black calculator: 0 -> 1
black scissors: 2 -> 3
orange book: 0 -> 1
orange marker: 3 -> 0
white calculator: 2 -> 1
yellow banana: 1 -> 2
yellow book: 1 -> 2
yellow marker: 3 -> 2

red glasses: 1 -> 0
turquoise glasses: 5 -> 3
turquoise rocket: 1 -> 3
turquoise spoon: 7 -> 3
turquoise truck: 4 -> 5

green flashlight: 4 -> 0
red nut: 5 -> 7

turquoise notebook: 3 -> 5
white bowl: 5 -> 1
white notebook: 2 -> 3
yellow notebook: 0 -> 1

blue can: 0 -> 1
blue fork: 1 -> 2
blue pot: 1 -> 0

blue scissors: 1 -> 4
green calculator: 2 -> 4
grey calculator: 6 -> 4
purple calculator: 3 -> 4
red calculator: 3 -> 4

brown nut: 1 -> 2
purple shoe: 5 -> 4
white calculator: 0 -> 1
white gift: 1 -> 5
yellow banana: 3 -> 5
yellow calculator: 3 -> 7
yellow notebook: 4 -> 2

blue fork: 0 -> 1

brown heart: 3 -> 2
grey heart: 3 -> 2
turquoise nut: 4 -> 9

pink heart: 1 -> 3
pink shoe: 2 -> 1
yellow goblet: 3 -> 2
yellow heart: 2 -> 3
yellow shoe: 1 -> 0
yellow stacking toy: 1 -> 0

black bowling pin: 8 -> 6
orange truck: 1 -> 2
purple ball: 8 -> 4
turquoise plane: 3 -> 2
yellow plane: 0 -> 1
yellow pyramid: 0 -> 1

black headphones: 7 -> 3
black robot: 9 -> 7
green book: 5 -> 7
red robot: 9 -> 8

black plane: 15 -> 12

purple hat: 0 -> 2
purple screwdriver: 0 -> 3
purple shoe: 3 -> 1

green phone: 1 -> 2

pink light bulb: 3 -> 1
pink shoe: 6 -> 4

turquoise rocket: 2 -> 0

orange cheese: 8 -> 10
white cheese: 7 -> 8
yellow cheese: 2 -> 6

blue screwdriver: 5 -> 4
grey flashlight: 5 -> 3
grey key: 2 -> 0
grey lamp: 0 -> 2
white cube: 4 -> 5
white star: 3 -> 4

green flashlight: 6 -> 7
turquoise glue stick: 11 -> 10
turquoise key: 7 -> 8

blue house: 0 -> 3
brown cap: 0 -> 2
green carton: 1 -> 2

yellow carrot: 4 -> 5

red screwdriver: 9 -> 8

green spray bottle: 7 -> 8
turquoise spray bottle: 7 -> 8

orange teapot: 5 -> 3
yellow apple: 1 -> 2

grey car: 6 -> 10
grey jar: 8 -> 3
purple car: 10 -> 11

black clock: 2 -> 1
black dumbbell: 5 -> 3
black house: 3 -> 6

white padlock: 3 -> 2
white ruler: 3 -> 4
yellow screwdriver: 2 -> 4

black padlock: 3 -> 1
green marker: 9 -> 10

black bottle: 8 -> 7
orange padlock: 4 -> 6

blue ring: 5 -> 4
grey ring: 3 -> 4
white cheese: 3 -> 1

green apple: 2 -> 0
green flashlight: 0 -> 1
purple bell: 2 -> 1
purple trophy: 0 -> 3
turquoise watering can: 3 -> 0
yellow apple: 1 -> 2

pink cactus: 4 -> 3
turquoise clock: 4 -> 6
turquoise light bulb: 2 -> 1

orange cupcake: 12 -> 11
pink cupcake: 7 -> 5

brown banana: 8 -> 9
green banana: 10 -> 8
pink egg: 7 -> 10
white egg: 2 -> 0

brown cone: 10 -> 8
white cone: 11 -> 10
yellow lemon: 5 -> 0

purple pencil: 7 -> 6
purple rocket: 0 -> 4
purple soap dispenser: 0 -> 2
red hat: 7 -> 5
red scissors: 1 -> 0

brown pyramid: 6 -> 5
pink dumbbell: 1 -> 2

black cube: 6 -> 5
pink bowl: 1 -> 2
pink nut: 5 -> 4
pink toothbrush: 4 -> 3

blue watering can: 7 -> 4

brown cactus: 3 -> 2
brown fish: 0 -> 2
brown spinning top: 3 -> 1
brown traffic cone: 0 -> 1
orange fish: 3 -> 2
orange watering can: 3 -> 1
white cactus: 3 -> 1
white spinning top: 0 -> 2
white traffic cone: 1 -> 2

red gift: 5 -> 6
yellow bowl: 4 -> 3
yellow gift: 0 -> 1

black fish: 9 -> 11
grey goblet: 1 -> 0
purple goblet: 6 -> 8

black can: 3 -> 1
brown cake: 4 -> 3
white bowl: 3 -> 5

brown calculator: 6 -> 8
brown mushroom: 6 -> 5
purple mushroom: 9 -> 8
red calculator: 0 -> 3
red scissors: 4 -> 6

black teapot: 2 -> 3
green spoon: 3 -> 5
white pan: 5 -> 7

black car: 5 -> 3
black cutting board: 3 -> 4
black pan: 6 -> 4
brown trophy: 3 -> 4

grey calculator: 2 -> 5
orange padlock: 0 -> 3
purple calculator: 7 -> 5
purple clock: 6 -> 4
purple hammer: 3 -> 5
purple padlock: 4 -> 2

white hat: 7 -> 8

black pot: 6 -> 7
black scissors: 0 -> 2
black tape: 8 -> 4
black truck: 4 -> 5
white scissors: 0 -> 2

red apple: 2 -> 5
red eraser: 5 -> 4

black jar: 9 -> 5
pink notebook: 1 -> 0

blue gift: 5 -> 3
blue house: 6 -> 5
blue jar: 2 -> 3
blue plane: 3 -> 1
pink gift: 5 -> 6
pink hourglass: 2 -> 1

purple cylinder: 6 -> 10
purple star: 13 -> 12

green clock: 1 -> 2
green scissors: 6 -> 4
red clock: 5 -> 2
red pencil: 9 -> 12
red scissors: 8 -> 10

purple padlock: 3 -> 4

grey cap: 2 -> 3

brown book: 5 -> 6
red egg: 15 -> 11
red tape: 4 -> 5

+---+

Where a line of the records has the string "grey", copy that line.

● Exercise output
grey calculator: 6 -> 4
grey heart: 3 -> 2
grey flashlight: 5 -> 3
grey key: 2 -> 0
grey lamp: 0 -> 2
grey car: 6 -> 10
grey jar: 8 -> 3
grey ring: 3 -> 4
grey goblet: 1 -> 0
grey calculator: 2 -> 5
grey cap: 2 -> 3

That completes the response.